■ Request
Find each line in the items below that contains the string "kern", and copy those lines.

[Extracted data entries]
++++++++
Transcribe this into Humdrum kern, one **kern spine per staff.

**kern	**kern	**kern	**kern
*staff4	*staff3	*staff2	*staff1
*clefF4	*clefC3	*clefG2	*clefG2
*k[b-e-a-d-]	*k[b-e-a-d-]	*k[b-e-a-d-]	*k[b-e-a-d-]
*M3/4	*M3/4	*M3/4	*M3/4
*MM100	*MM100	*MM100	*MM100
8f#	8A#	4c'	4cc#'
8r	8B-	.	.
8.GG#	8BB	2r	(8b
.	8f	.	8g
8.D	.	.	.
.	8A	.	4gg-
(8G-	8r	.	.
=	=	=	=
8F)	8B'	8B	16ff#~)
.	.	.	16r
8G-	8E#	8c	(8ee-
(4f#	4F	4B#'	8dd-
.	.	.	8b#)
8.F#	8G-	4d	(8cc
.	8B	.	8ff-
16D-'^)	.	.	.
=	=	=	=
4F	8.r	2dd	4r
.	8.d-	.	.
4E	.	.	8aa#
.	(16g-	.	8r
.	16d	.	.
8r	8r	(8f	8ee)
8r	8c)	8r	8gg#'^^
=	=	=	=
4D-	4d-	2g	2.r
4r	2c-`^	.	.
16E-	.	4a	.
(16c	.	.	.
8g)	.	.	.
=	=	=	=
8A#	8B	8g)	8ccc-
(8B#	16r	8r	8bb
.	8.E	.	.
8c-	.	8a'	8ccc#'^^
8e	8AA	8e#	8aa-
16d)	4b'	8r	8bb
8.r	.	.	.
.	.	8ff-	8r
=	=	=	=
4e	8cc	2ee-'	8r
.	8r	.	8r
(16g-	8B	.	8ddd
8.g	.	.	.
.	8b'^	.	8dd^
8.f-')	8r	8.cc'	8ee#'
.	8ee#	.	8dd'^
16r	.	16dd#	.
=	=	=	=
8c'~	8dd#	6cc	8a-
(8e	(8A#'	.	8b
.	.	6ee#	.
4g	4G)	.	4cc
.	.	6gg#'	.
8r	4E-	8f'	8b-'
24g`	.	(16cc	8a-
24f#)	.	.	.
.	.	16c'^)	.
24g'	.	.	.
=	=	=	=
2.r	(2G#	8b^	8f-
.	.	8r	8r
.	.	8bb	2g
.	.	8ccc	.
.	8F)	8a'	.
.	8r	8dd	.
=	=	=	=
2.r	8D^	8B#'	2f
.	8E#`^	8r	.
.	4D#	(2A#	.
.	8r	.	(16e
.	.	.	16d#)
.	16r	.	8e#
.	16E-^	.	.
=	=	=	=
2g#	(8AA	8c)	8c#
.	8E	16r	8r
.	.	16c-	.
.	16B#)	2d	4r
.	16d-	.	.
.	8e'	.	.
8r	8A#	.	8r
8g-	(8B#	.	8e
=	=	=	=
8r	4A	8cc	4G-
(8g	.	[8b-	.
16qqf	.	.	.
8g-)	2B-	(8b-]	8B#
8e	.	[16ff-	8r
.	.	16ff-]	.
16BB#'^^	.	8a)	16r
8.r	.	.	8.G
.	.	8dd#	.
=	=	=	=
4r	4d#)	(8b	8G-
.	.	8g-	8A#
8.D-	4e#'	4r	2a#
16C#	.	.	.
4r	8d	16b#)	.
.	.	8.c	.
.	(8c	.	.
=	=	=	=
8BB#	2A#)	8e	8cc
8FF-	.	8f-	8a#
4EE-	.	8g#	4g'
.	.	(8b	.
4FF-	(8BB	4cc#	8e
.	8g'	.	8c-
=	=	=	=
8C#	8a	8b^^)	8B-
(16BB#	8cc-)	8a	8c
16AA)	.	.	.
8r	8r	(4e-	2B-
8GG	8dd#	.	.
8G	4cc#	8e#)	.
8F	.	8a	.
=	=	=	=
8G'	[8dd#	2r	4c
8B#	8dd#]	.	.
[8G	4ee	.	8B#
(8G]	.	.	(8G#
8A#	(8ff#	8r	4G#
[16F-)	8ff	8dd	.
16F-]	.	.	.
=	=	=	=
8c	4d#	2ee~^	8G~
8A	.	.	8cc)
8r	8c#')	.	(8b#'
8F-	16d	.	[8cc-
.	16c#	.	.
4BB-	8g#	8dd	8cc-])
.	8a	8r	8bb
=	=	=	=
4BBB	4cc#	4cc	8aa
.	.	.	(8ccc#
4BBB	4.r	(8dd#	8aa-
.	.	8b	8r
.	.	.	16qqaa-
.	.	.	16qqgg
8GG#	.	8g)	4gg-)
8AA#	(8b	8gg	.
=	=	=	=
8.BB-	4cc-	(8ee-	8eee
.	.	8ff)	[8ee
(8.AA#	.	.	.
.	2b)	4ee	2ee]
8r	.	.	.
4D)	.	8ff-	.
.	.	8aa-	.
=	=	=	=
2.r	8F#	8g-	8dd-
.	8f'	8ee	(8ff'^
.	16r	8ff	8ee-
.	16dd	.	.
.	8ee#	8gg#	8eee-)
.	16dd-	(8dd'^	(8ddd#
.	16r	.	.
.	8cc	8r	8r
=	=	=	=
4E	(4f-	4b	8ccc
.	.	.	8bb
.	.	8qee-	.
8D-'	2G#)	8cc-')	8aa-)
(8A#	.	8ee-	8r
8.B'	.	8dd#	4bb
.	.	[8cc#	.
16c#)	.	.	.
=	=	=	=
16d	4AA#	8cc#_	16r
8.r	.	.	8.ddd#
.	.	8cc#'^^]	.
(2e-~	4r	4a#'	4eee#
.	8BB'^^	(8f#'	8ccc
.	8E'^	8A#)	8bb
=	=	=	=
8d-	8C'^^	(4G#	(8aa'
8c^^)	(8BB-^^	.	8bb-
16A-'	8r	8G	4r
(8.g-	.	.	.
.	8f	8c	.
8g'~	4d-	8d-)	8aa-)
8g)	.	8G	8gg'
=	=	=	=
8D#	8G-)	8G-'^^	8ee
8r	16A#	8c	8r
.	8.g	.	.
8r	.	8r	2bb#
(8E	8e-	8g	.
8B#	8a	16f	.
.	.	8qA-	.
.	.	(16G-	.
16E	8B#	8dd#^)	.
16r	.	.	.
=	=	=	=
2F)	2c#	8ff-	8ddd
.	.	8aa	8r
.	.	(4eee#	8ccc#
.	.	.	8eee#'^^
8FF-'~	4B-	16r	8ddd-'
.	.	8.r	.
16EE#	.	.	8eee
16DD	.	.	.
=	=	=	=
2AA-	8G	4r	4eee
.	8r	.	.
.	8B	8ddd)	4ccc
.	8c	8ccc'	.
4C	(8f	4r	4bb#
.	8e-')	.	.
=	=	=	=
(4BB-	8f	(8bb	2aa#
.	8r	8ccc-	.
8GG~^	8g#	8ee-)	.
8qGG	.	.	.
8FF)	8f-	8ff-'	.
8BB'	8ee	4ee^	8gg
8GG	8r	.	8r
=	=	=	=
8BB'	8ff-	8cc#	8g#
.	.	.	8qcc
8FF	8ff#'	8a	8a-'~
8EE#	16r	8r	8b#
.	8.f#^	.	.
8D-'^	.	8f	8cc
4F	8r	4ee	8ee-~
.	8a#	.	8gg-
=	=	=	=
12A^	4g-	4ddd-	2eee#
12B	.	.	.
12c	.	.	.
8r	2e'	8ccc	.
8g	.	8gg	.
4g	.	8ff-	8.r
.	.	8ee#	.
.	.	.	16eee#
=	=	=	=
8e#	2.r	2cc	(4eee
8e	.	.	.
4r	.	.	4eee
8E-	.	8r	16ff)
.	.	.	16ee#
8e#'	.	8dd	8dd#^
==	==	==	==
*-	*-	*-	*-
++++++++
■ Worked answer
Transcribe this into Humdrum kern, one **kern spine per staff.
**kern	**kern	**kern	**kern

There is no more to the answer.